Before-and-after scene images:

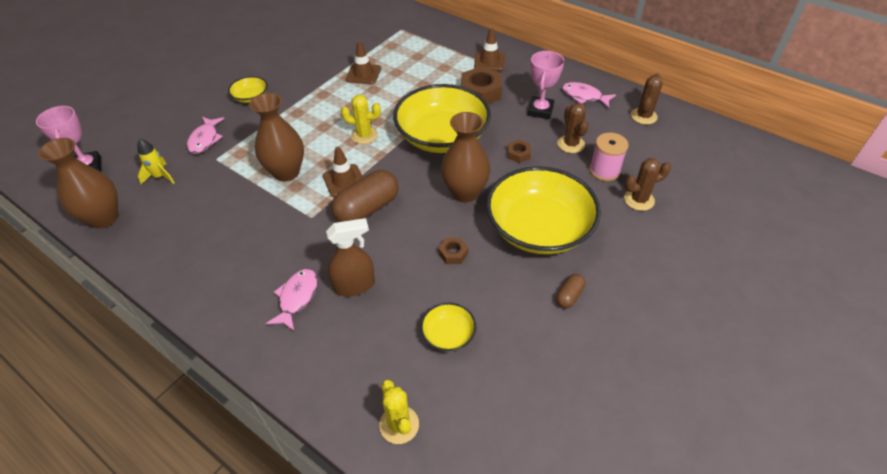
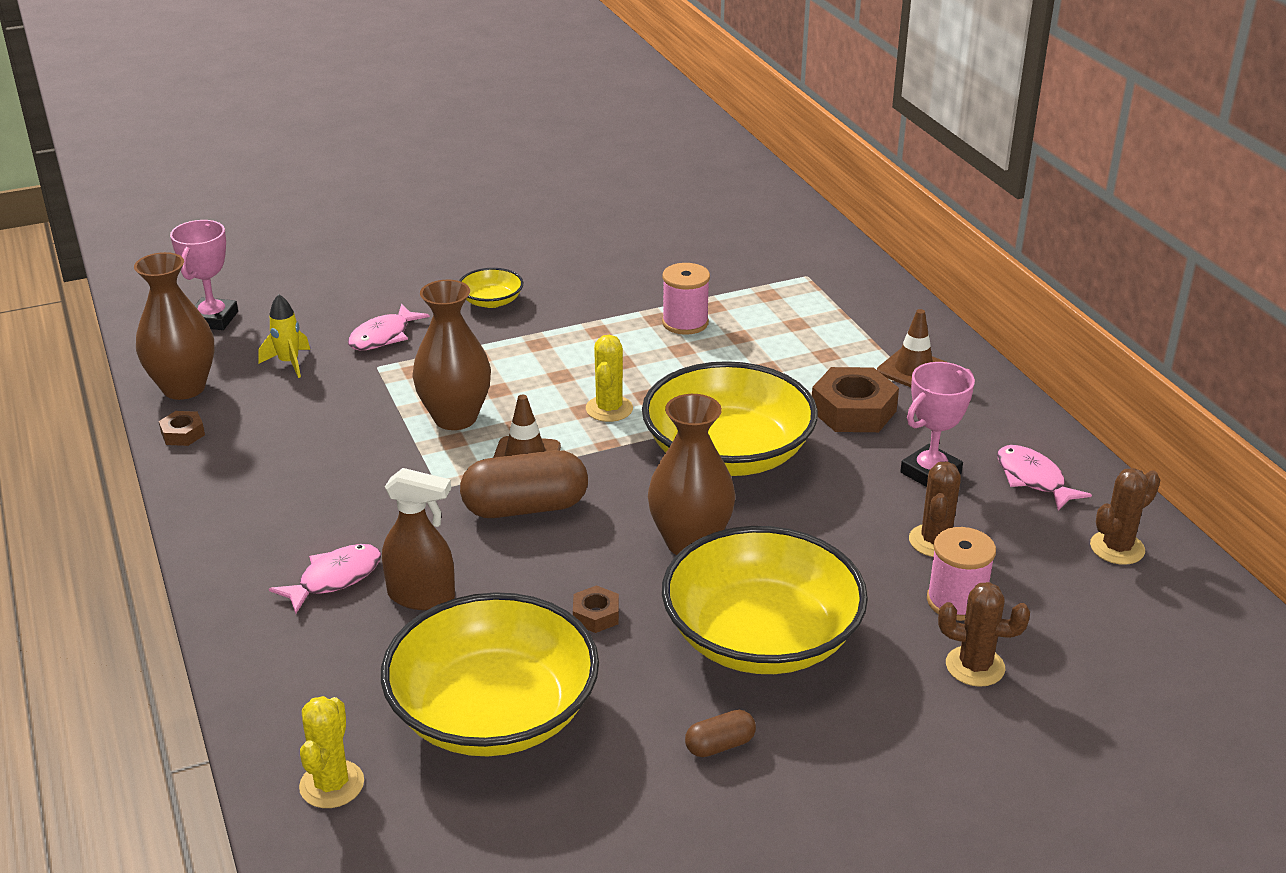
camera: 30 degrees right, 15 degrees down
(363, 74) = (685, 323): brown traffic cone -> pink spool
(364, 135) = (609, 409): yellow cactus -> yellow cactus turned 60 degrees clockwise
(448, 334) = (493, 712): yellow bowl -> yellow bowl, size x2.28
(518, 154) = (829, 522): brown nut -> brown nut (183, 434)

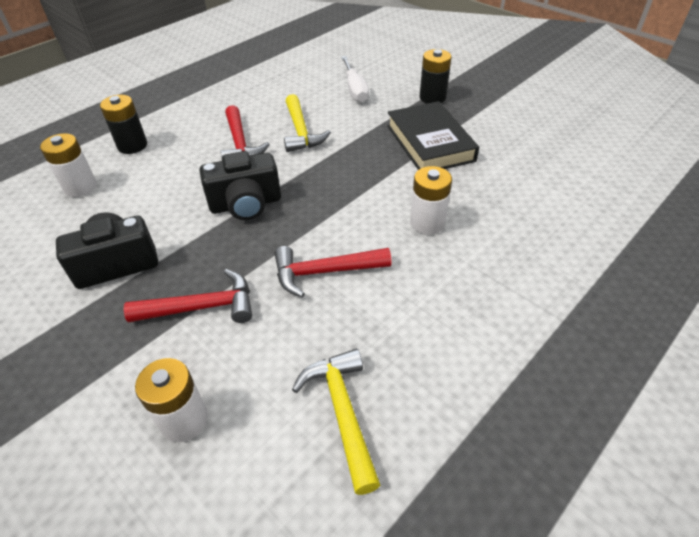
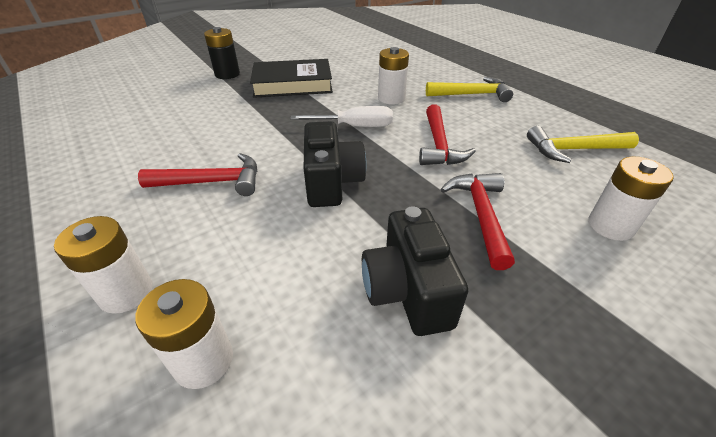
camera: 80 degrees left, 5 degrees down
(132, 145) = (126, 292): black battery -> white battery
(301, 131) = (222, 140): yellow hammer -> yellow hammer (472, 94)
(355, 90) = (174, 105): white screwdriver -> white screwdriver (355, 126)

_WHAT YOU HAVE TO DO:_
Give the lines exactly, from the first line of the entries to the line with "(448, 334) = (493, 712): yellow", both ends included. Skip the pictures.

_SOLUTION TO THE PROBLEM:_
camera: 30 degrees right, 15 degrees down
(363, 74) = (685, 323): brown traffic cone -> pink spool
(364, 135) = (609, 409): yellow cactus -> yellow cactus turned 60 degrees clockwise
(448, 334) = (493, 712): yellow bowl -> yellow bowl, size x2.28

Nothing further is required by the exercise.